** Information **
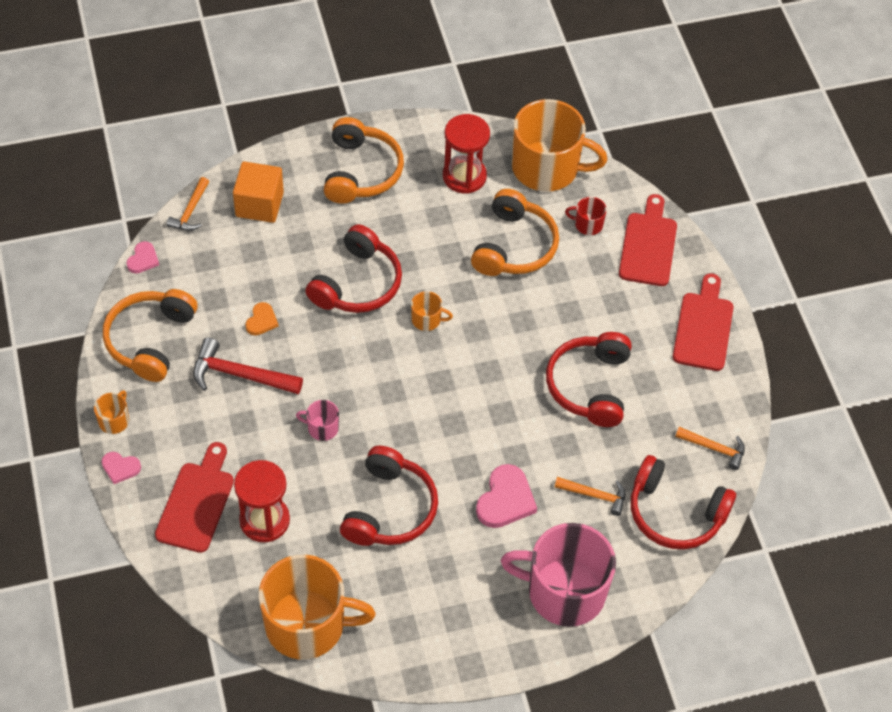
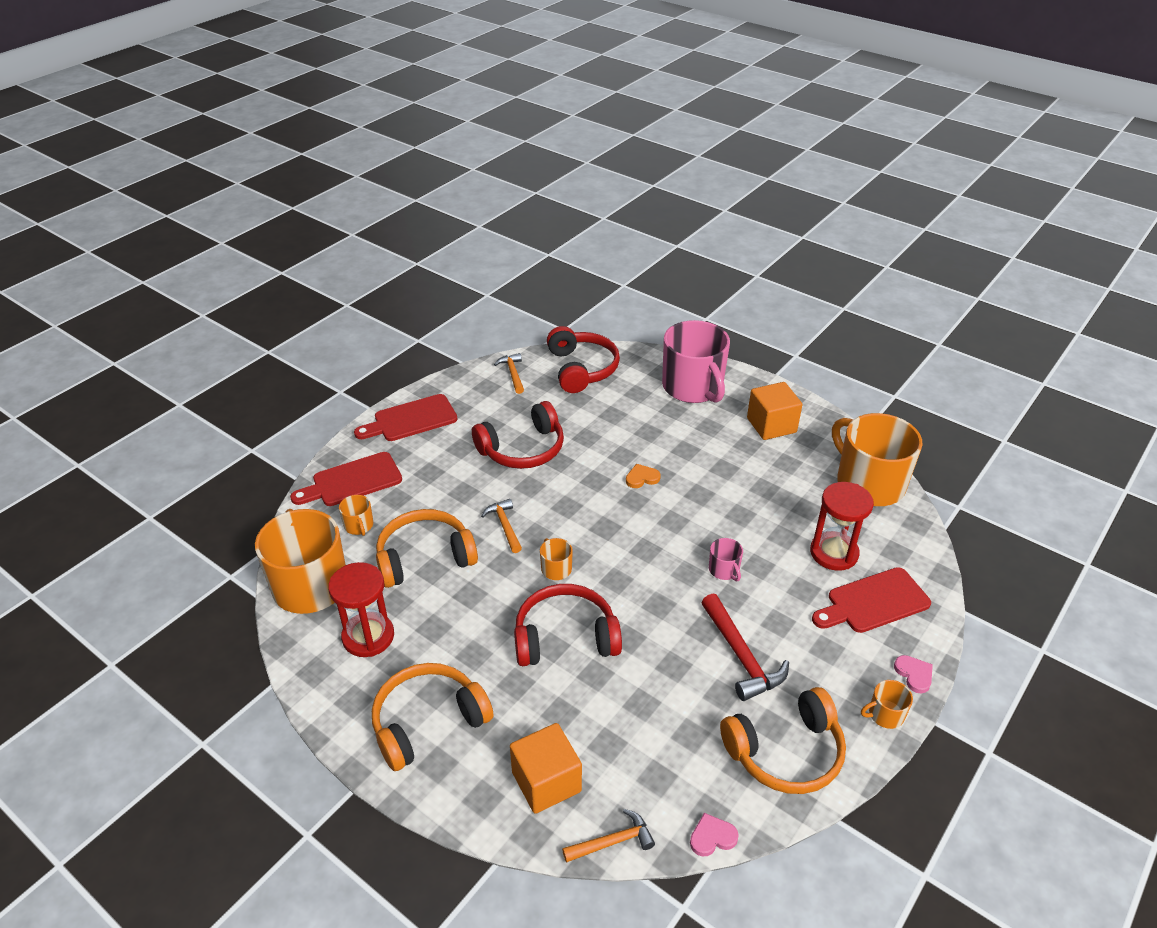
camera: 125 degrees left, 15 degrees down
(261, 321) = (674, 680): orange heart -> orange heart (642, 478)
(389, 509) = (740, 493): red headphones -> none
(450, 613) = (771, 425): none -> orange cube
(505, 500) = (662, 443): pink heart -> none
(587, 224) = (359, 525): red mug -> orange mug
(595, 495) = (609, 406): orange hammer -> orange hammer (504, 526)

** Required work **
Give back every entry in full, exactly as written, with no picture included.

** Answer area **
camera: 125 degrees left, 15 degrees down
(261, 321) = (674, 680): orange heart -> orange heart (642, 478)
(389, 509) = (740, 493): red headphones -> none
(450, 613) = (771, 425): none -> orange cube
(505, 500) = (662, 443): pink heart -> none
(587, 224) = (359, 525): red mug -> orange mug
(595, 495) = (609, 406): orange hammer -> orange hammer (504, 526)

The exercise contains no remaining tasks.